Exercise brief => Your task is to quote the records from their first line through the line containing "Badge Monitor: [1336,532,1680,838]", with nothing added or left out.

START Material for the task

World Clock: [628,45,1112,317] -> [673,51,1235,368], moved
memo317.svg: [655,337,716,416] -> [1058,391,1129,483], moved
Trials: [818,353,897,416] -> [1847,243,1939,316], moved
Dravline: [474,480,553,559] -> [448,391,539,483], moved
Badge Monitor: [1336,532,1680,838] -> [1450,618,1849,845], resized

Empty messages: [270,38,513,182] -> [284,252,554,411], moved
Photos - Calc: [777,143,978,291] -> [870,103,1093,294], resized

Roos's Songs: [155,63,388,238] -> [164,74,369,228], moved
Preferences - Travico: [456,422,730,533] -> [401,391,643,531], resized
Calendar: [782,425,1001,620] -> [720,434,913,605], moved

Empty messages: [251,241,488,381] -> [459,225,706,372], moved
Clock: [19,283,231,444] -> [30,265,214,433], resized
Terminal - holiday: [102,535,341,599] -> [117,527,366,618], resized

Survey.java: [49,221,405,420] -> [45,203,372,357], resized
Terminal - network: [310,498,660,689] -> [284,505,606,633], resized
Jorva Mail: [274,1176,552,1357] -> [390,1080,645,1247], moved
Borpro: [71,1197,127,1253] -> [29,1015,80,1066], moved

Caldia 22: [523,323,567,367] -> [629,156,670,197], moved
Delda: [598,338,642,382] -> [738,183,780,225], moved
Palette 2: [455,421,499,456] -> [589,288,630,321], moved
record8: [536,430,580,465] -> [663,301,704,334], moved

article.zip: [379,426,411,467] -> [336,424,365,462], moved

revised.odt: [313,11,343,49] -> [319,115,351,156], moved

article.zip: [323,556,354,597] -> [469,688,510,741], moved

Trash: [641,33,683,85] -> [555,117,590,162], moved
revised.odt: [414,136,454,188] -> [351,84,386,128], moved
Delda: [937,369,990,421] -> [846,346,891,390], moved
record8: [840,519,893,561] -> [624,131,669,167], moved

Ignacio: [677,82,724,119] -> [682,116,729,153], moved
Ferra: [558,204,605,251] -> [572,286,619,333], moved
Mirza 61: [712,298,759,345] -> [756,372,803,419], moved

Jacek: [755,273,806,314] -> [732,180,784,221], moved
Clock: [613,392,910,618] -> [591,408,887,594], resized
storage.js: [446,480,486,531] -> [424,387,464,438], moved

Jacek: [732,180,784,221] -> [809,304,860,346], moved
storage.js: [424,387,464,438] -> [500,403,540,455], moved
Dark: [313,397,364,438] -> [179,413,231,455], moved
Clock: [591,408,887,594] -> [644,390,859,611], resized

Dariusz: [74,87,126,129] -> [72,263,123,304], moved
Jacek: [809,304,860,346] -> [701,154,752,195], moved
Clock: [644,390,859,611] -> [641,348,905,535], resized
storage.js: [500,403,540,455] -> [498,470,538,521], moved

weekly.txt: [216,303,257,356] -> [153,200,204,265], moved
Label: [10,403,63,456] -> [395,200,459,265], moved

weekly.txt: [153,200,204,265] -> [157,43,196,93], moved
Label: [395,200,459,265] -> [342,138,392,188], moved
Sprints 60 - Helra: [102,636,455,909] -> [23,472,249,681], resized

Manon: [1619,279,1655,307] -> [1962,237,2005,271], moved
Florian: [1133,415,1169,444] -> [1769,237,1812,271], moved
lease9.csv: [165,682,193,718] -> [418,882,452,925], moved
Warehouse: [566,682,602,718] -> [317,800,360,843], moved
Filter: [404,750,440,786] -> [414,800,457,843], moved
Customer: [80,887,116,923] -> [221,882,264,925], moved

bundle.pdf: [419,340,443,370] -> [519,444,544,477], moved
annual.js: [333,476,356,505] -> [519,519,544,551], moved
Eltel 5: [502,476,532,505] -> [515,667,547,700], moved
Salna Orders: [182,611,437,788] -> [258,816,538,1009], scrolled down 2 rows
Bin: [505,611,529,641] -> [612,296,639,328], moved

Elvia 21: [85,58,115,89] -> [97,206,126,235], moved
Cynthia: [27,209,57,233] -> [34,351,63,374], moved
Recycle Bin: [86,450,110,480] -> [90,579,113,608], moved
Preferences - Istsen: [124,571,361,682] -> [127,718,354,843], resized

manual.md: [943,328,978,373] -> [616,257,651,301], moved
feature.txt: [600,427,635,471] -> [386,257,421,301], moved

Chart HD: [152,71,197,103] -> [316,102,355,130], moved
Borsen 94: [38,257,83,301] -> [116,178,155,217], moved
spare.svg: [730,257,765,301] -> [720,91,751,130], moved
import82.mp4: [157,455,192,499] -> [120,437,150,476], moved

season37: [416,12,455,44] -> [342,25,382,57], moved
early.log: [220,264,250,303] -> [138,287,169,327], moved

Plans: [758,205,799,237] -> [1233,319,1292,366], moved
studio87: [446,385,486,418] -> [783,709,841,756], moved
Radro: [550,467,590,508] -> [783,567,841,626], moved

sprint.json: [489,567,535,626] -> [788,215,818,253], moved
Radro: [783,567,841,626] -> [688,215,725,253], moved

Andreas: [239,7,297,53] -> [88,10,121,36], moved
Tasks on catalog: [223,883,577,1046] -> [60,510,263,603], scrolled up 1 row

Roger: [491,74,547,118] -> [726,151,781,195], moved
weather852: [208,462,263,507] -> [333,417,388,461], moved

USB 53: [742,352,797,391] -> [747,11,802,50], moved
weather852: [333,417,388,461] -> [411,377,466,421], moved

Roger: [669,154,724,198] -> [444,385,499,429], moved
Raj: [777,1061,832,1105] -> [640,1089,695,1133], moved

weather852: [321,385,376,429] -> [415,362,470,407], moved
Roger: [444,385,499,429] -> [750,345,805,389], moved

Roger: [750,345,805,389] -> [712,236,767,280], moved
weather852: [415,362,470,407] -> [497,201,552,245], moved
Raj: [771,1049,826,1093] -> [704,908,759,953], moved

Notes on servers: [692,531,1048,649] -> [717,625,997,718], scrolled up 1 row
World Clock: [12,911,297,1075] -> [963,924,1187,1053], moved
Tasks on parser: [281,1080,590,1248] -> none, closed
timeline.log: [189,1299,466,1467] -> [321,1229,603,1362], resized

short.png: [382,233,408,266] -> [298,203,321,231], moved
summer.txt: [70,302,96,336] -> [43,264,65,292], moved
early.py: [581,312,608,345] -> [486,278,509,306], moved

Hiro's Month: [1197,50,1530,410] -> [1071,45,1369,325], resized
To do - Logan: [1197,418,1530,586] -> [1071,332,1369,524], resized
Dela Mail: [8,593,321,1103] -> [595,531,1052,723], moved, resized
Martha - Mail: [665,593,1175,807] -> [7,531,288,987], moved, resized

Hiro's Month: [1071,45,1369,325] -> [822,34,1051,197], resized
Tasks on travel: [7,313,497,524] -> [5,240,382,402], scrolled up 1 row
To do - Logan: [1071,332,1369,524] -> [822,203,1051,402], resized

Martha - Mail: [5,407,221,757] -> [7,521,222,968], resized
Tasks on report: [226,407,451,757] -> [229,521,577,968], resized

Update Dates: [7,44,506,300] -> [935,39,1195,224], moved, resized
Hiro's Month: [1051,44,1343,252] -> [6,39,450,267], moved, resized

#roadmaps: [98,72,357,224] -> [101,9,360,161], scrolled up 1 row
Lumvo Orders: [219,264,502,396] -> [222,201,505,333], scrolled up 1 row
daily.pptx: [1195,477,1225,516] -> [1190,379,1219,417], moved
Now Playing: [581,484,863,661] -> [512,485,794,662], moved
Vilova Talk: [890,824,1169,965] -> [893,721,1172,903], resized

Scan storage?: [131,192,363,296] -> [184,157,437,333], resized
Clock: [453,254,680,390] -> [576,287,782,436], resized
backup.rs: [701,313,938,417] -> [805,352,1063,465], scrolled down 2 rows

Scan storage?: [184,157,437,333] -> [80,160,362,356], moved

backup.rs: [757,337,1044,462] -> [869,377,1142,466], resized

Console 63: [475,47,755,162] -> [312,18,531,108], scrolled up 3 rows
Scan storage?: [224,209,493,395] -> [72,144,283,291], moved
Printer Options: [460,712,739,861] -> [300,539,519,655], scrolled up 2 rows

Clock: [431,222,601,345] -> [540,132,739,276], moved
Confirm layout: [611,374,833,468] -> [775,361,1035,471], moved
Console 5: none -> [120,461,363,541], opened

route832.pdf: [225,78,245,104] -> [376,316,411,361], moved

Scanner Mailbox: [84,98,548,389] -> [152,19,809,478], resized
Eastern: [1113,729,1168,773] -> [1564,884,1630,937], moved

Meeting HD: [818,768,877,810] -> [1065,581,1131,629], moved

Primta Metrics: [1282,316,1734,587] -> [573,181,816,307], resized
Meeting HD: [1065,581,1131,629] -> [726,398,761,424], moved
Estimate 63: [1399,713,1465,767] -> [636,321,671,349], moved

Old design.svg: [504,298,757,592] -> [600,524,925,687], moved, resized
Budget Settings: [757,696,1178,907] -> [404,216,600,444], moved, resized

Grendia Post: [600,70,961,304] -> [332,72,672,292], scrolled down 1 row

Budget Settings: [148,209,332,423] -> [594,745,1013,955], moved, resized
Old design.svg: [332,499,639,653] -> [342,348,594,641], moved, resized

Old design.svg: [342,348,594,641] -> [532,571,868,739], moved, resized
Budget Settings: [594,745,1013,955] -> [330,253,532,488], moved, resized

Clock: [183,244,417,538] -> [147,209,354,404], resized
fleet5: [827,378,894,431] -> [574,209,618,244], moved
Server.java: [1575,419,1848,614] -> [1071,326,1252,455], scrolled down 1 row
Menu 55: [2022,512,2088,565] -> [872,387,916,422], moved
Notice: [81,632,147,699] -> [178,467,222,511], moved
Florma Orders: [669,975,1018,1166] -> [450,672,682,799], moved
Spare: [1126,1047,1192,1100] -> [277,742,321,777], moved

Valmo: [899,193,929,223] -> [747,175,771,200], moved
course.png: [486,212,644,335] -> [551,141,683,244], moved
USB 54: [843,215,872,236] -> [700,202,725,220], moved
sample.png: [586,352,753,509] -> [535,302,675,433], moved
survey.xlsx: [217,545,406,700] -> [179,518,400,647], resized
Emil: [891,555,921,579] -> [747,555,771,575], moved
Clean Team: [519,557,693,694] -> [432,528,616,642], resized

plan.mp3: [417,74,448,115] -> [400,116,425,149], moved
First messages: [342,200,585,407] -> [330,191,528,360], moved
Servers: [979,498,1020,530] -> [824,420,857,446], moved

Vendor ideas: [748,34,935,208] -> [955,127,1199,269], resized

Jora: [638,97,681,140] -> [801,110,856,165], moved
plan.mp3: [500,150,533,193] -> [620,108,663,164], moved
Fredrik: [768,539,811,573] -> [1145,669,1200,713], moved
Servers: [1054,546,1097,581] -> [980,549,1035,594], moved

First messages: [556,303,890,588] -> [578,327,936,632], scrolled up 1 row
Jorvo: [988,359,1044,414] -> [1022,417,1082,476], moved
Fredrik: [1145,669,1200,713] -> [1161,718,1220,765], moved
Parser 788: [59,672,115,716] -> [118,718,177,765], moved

END Material for the task

Response area =>
World Clock: [628,45,1112,317] -> [673,51,1235,368], moved
memo317.svg: [655,337,716,416] -> [1058,391,1129,483], moved
Trials: [818,353,897,416] -> [1847,243,1939,316], moved
Dravline: [474,480,553,559] -> [448,391,539,483], moved
Badge Monitor: [1336,532,1680,838] -> [1450,618,1849,845], resized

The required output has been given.